**TASK ITEM**
Copy each line of the material beneath that holds the word "repainted".

**DATASET EXCERPTS**
== Segment start ==
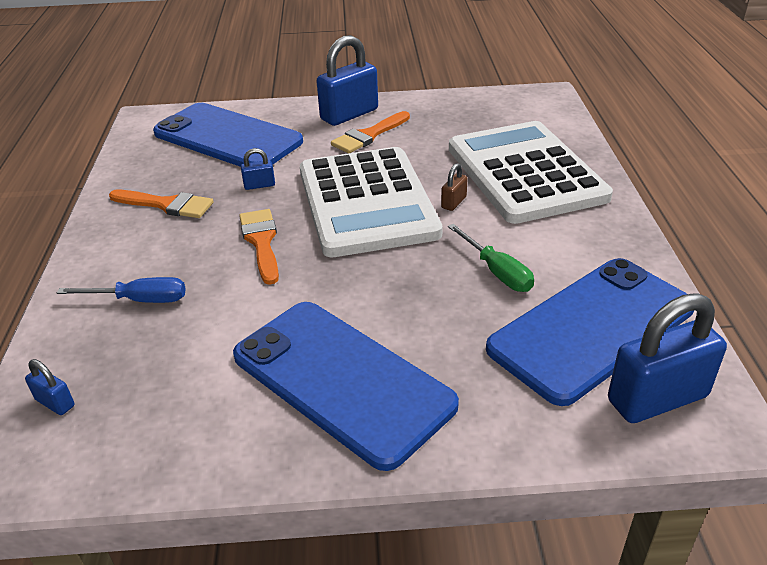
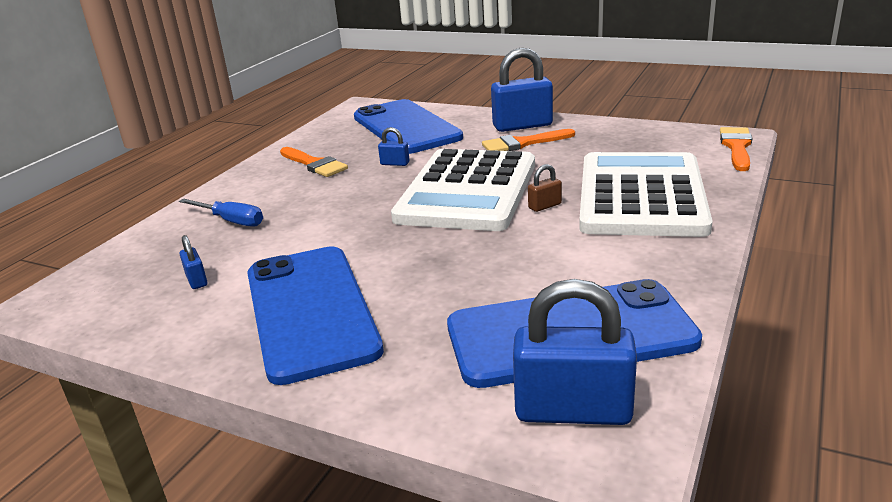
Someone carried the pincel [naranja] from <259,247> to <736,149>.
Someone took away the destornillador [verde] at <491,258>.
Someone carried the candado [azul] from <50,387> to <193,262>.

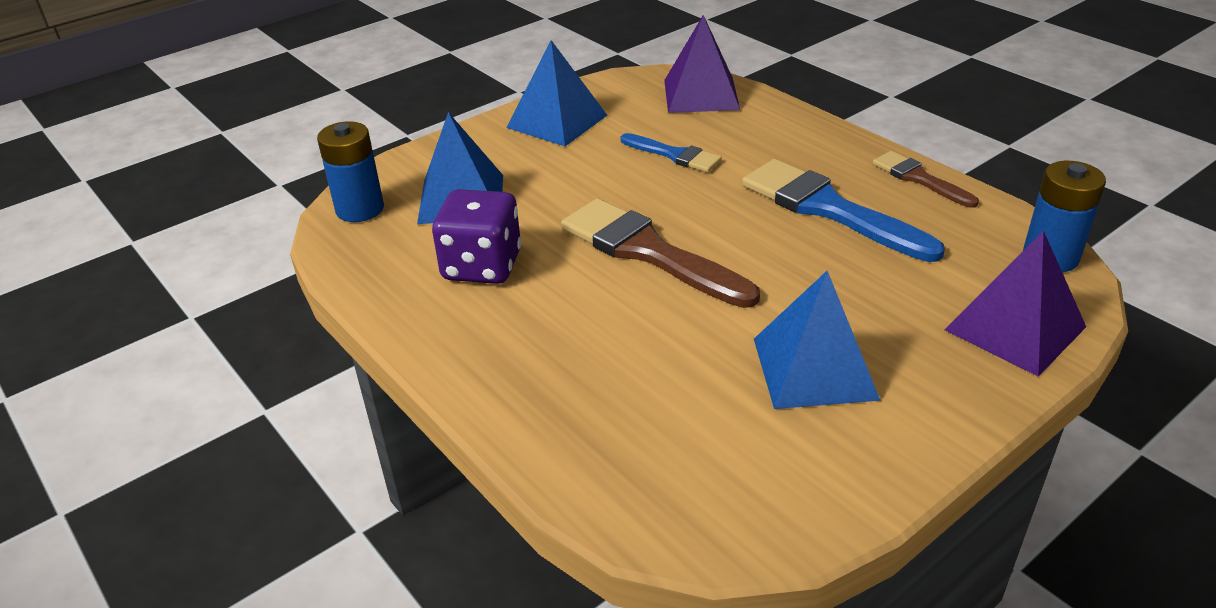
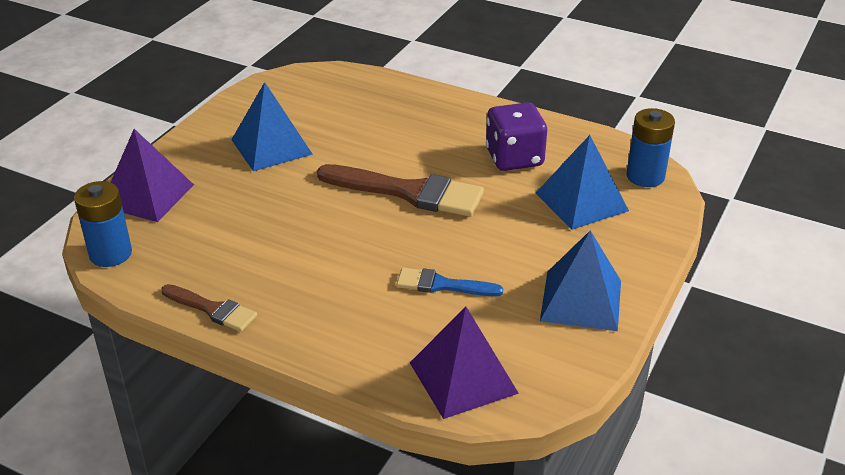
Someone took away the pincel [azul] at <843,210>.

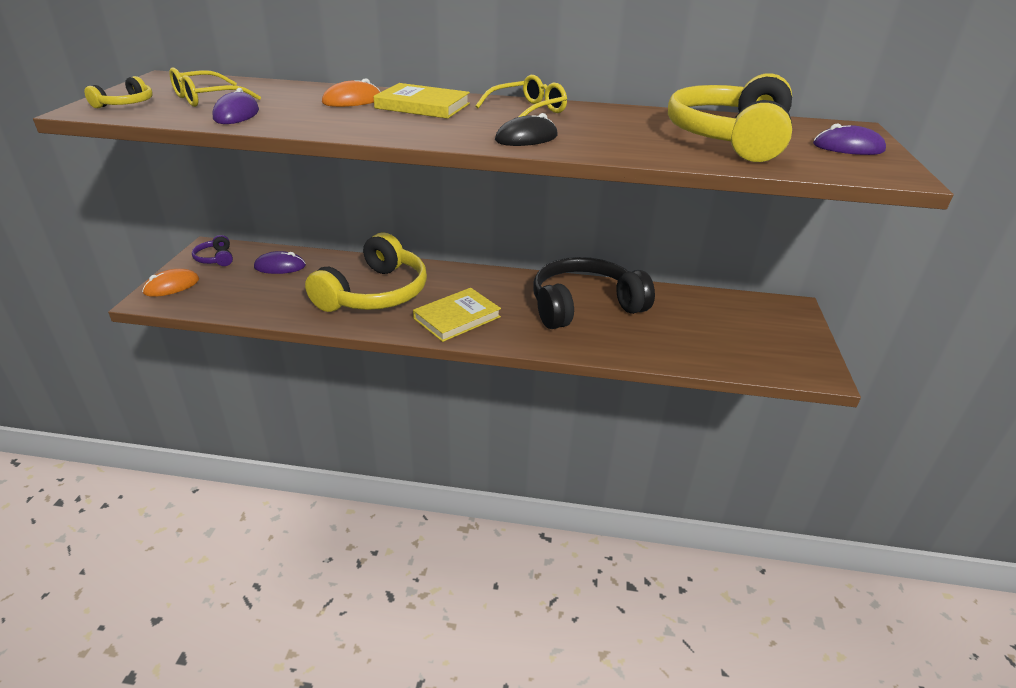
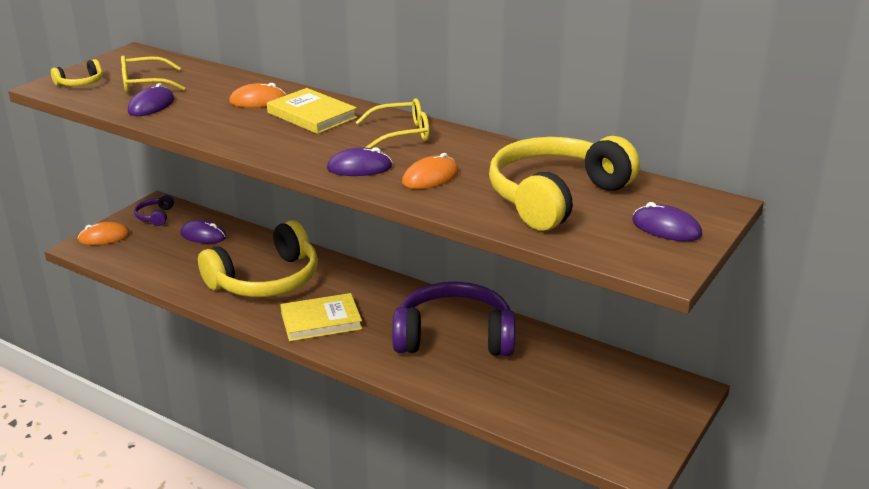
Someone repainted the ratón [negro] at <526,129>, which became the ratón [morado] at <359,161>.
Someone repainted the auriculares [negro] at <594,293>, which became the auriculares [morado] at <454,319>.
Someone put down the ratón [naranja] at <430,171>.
== Segment end ==
== Segment start ==
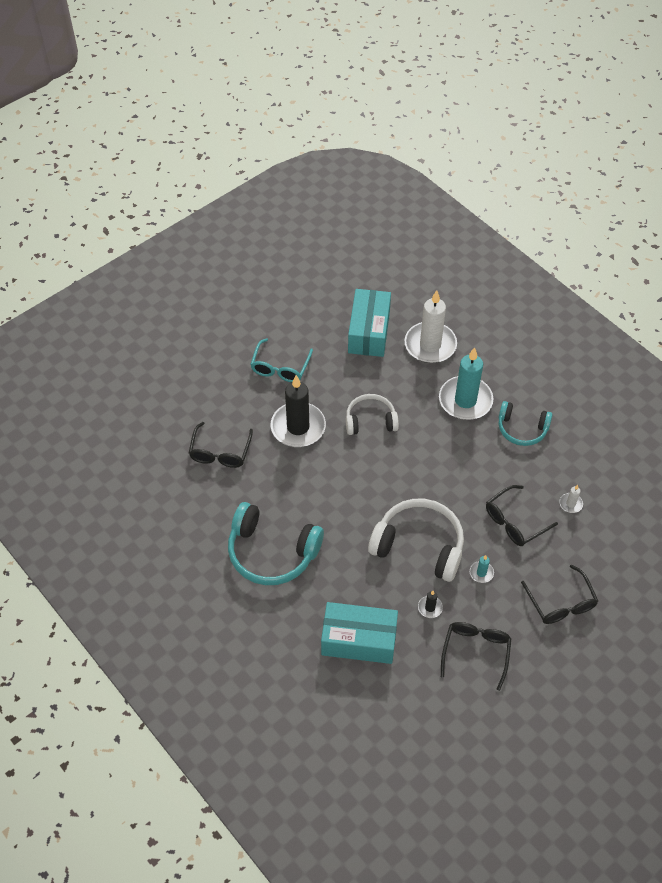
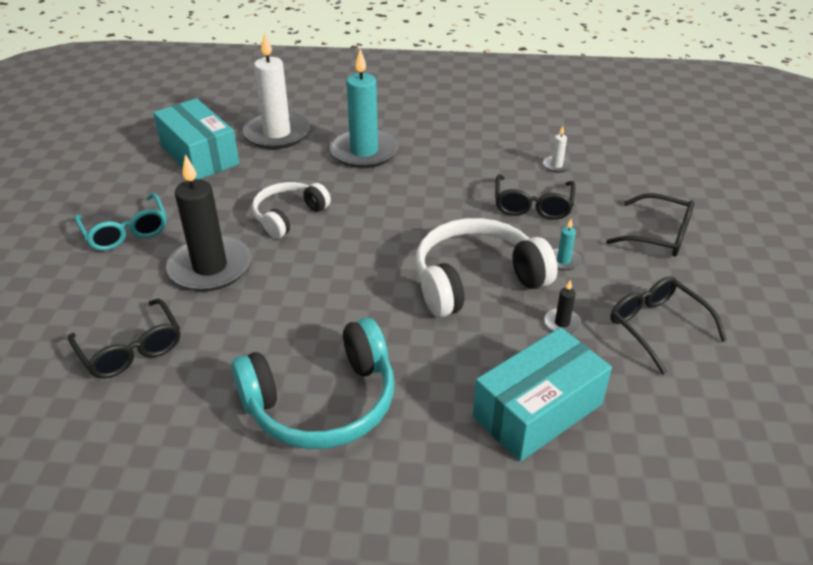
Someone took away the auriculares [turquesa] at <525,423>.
== Segment end ==
**SOLUTION TO THE EXERCISE**
Someone repainted the ratón [negro] at <526,129>, which became the ratón [morado] at <359,161>.
Someone repainted the auriculares [negro] at <594,293>, which became the auriculares [morado] at <454,319>.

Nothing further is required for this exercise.